- **Assigned task**
Before repeating the entries below, strip out every picture and keep all else as it is.

- **Task data**
╔══

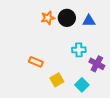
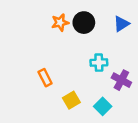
blue triangle: (89, 21) -> (121, 24), moved, turned -32
orange rectangle: (36, 62) -> (45, 78), turned 40

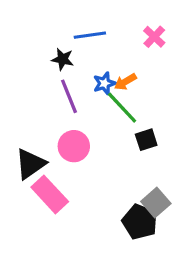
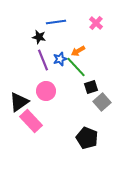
blue star: (104, 83) -> (60, 59), moved
gray square: (156, 202) -> (102, 102), moved

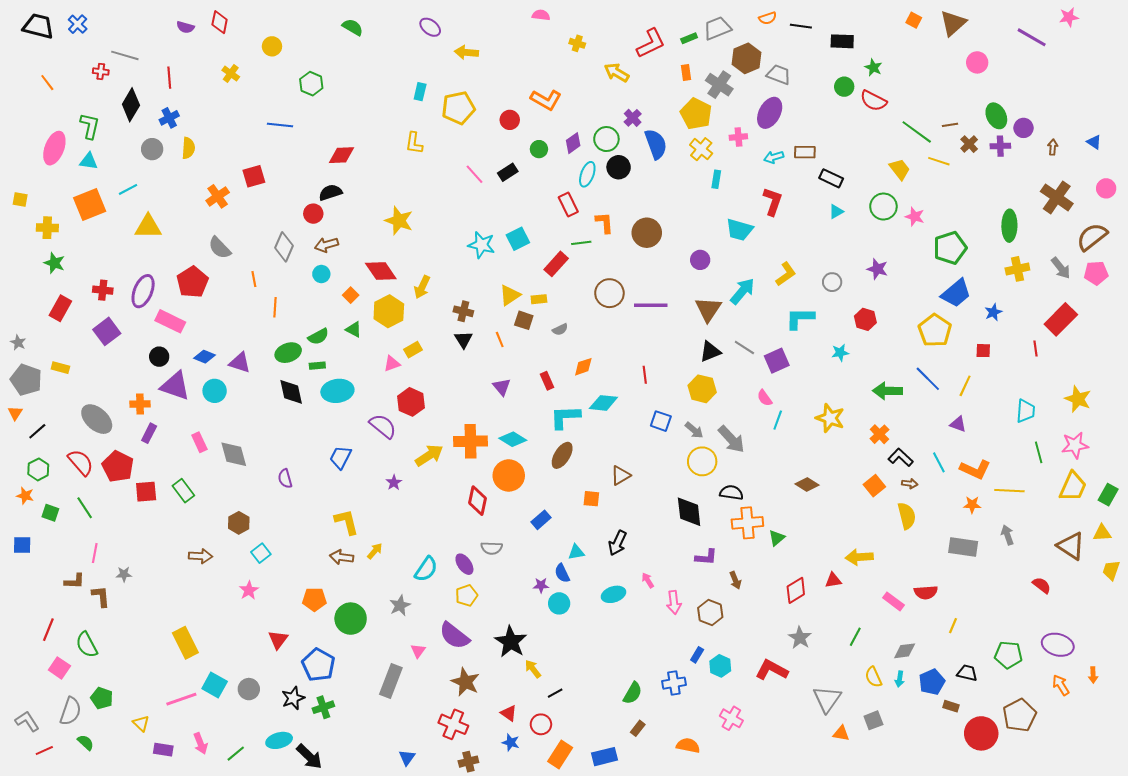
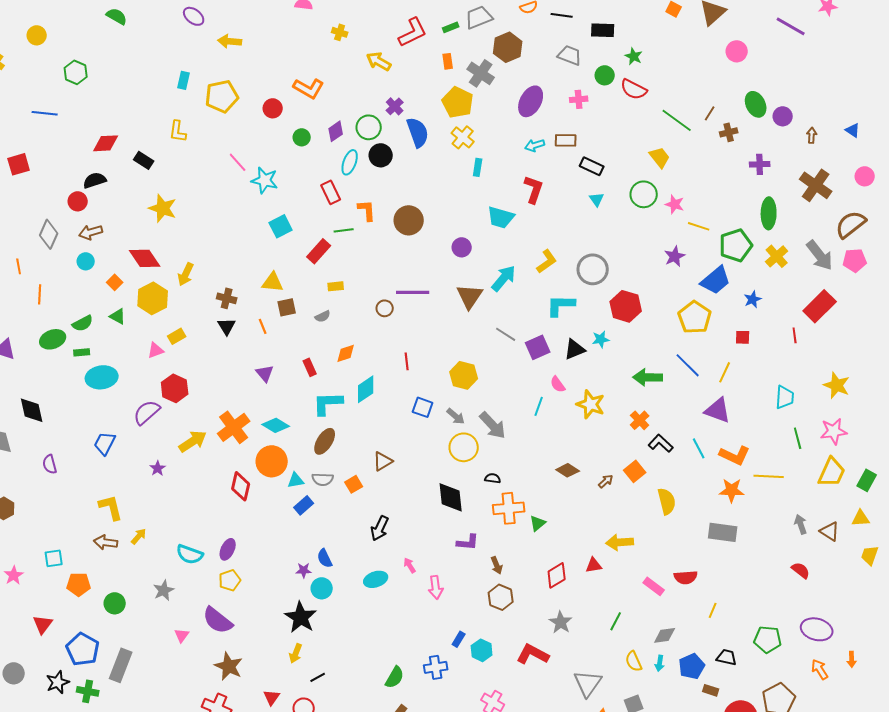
gray trapezoid: (779, 75) -> (570, 55), moved
brown line: (950, 125) -> (710, 113), turned -49
pink cross: (738, 137) -> (579, 99), moved
brown cross: (969, 144) -> (729, 132), turned 30
purple cross: (1000, 146) -> (760, 164), moved
yellow line: (939, 161) -> (699, 226), moved
black rectangle: (508, 172) -> (144, 160), moved, turned 66
cyan triangle: (836, 212) -> (597, 199), turned -35
cyan star: (482, 245) -> (265, 180), moved
green pentagon: (950, 248) -> (736, 245), moved
gray arrow: (1061, 268) -> (820, 255), size x1.4
purple star: (877, 269) -> (675, 256), moved, turned 30
yellow cross: (1017, 269) -> (777, 256), turned -30
gray circle: (832, 282) -> (593, 269), size x1.6
brown circle: (609, 293) -> (385, 308), moved, size x0.6
yellow triangle: (510, 295) -> (273, 282), turned 40
yellow rectangle: (539, 299) -> (336, 286), moved
red hexagon: (865, 319) -> (626, 306), size x1.4
brown square: (524, 320) -> (287, 307), turned -30
black triangle: (710, 352) -> (575, 349), moved
black diamond: (291, 392) -> (32, 410), moved
pink semicircle: (765, 398) -> (558, 384), moved
cyan diamond: (603, 403) -> (366, 389), turned -40
purple triangle: (958, 424) -> (718, 410), size x1.6
purple semicircle: (383, 426) -> (147, 412), turned -80
orange cross: (470, 441) -> (234, 427), turned -36
brown arrow: (910, 484) -> (606, 481), moved, turned -49
black semicircle: (731, 493) -> (493, 478), size x0.7
orange square: (591, 499) -> (354, 484), turned -36
orange star: (972, 505) -> (732, 490), size x1.4
gray arrow: (1007, 535) -> (801, 524), moved
brown triangle: (1071, 546) -> (830, 531), size x0.7
gray semicircle: (492, 548) -> (323, 479), moved
cyan triangle: (576, 552) -> (296, 480), moved
cyan square: (261, 553) -> (54, 558), moved, turned 30
purple ellipse: (464, 564) -> (228, 549), turned 60
cyan semicircle: (426, 569) -> (190, 554), turned 76
brown hexagon: (710, 612) -> (501, 597), moved
green circle: (351, 619) -> (115, 603), size x0.7
black star: (511, 642) -> (301, 617), moved
yellow arrow: (533, 669) -> (296, 653), turned -120
gray rectangle: (391, 681) -> (121, 665), moved
green cross: (323, 707) -> (88, 691), turned 30
red triangle: (509, 713) -> (272, 697), turned 30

╚══

- **Task output**
blue triangle: (89, 21) -> (121, 24), moved, turned -32
orange rectangle: (36, 62) -> (45, 78), turned 40

blue star: (104, 83) -> (60, 59), moved
gray square: (156, 202) -> (102, 102), moved

gray trapezoid: (779, 75) -> (570, 55), moved
brown line: (950, 125) -> (710, 113), turned -49
pink cross: (738, 137) -> (579, 99), moved
brown cross: (969, 144) -> (729, 132), turned 30
purple cross: (1000, 146) -> (760, 164), moved
yellow line: (939, 161) -> (699, 226), moved
black rectangle: (508, 172) -> (144, 160), moved, turned 66
cyan triangle: (836, 212) -> (597, 199), turned -35
cyan star: (482, 245) -> (265, 180), moved
green pentagon: (950, 248) -> (736, 245), moved
gray arrow: (1061, 268) -> (820, 255), size x1.4
purple star: (877, 269) -> (675, 256), moved, turned 30
yellow cross: (1017, 269) -> (777, 256), turned -30
gray circle: (832, 282) -> (593, 269), size x1.6
brown circle: (609, 293) -> (385, 308), moved, size x0.6
yellow triangle: (510, 295) -> (273, 282), turned 40
yellow rectangle: (539, 299) -> (336, 286), moved
red hexagon: (865, 319) -> (626, 306), size x1.4
brown square: (524, 320) -> (287, 307), turned -30
black triangle: (710, 352) -> (575, 349), moved
black diamond: (291, 392) -> (32, 410), moved
pink semicircle: (765, 398) -> (558, 384), moved
cyan diamond: (603, 403) -> (366, 389), turned -40
purple triangle: (958, 424) -> (718, 410), size x1.6
purple semicircle: (383, 426) -> (147, 412), turned -80
orange cross: (470, 441) -> (234, 427), turned -36
brown arrow: (910, 484) -> (606, 481), moved, turned -49
black semicircle: (731, 493) -> (493, 478), size x0.7
orange square: (591, 499) -> (354, 484), turned -36
orange star: (972, 505) -> (732, 490), size x1.4
gray arrow: (1007, 535) -> (801, 524), moved
brown triangle: (1071, 546) -> (830, 531), size x0.7
gray semicircle: (492, 548) -> (323, 479), moved
cyan triangle: (576, 552) -> (296, 480), moved
cyan square: (261, 553) -> (54, 558), moved, turned 30
purple ellipse: (464, 564) -> (228, 549), turned 60
cyan semicircle: (426, 569) -> (190, 554), turned 76
brown hexagon: (710, 612) -> (501, 597), moved
green circle: (351, 619) -> (115, 603), size x0.7
black star: (511, 642) -> (301, 617), moved
yellow arrow: (533, 669) -> (296, 653), turned -120
gray rectangle: (391, 681) -> (121, 665), moved
green cross: (323, 707) -> (88, 691), turned 30
red triangle: (509, 713) -> (272, 697), turned 30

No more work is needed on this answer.